===== Records shown =====

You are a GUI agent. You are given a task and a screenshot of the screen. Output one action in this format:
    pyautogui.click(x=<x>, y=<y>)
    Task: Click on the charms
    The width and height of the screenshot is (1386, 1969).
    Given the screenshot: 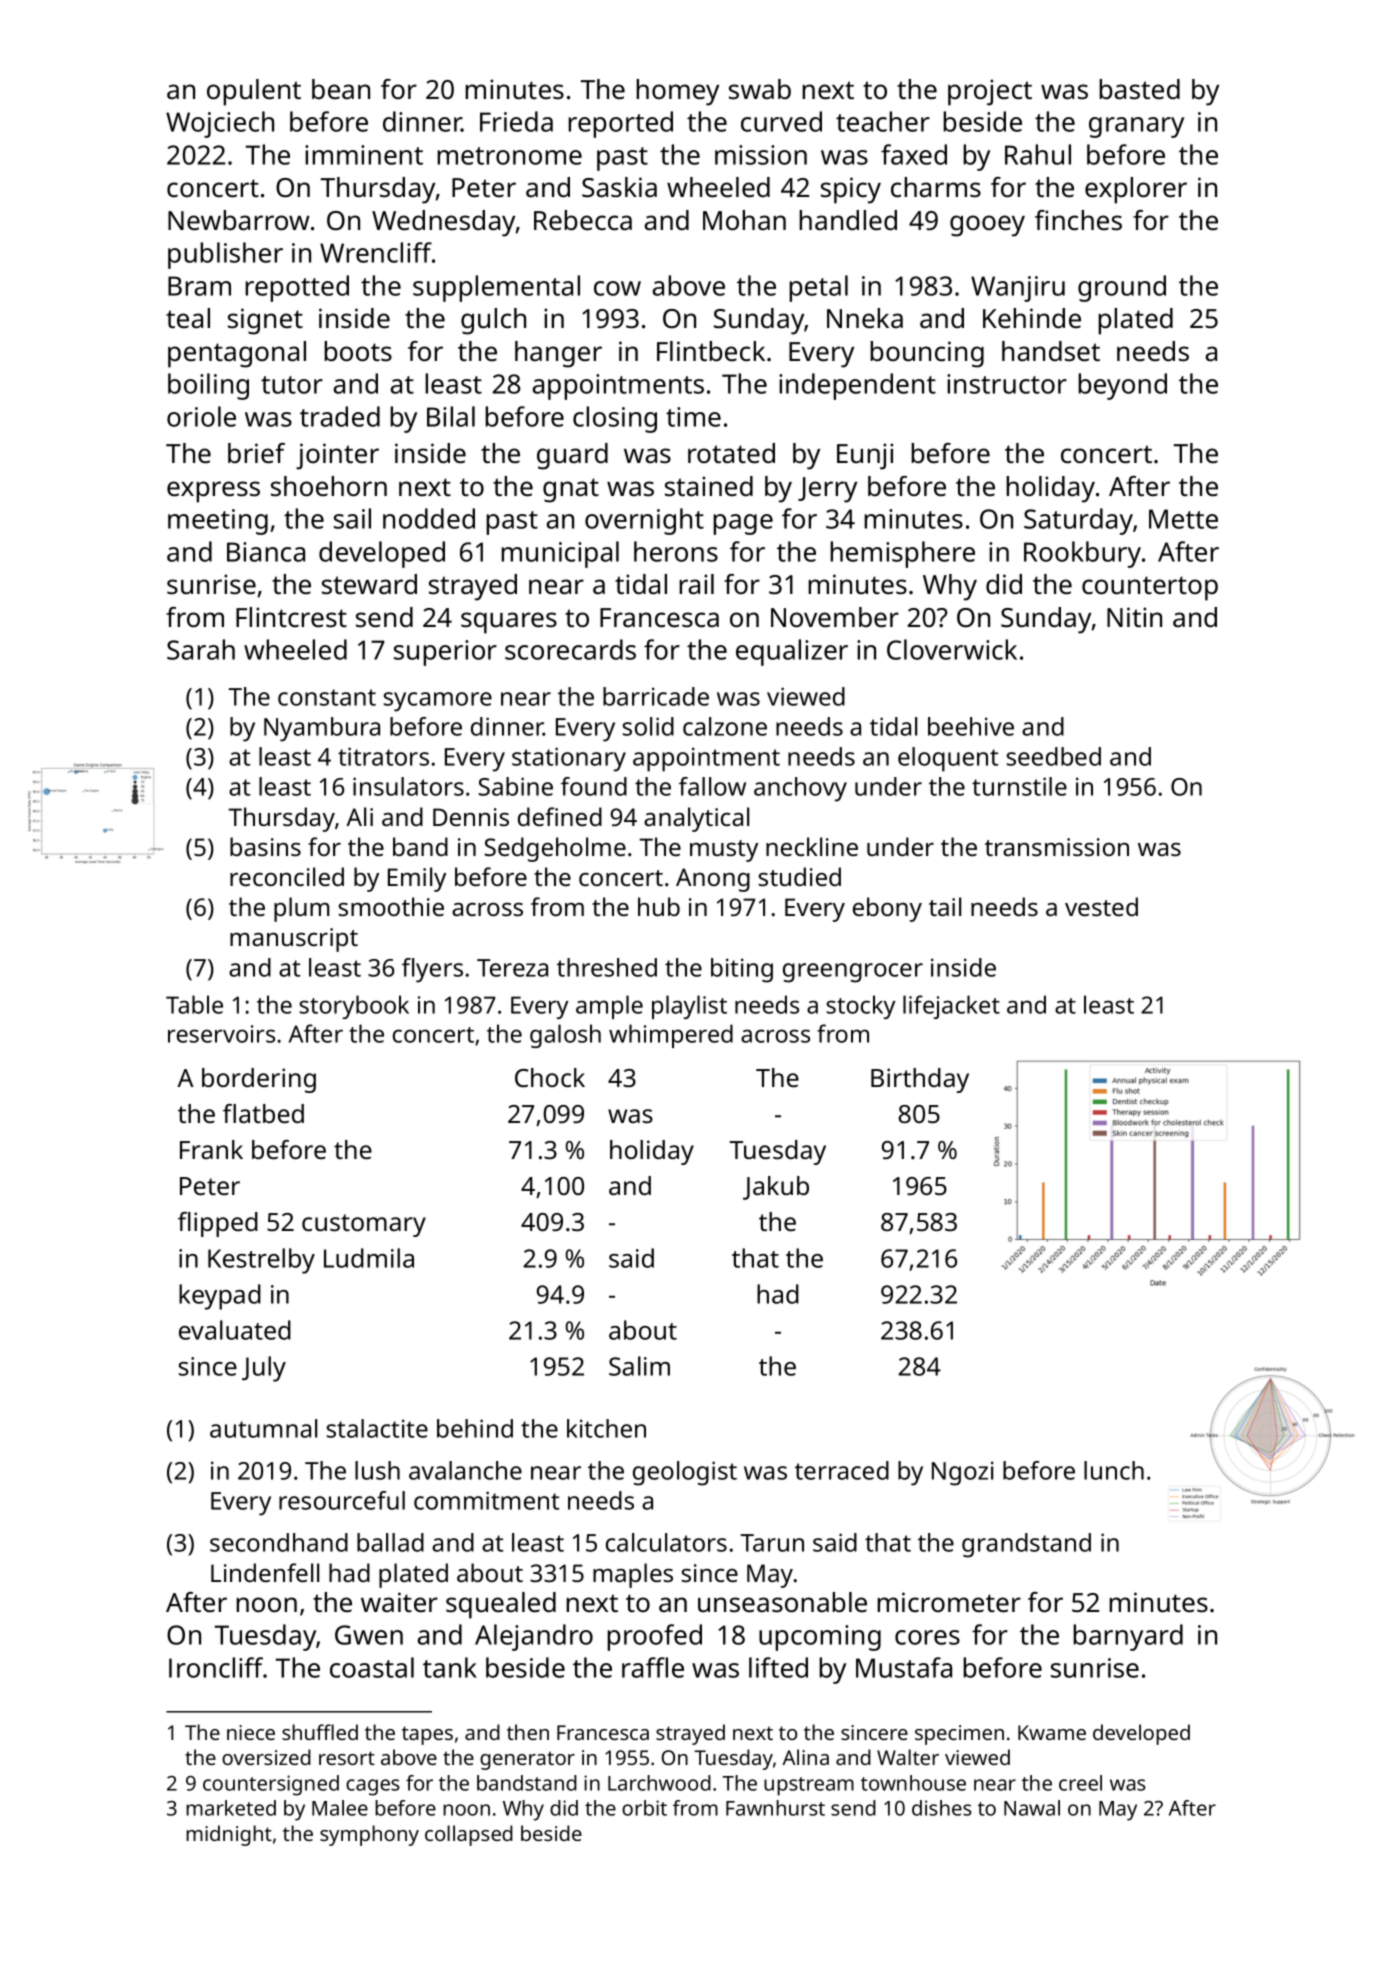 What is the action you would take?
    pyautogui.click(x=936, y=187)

=====
===== Records shown =====

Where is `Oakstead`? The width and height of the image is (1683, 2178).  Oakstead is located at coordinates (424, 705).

=====

Retype the records from the line with "You are a GUI" to the line with "The width and height of the screenshot", including both of those lines.

You are a GUI agent. You are given a task and a screenshot of the screen. Output one action in this format:
    pyautogui.click(x=<x>, y=<y>)
    Task: Click on the charms
    The width and height of the screenshot is (1386, 1969).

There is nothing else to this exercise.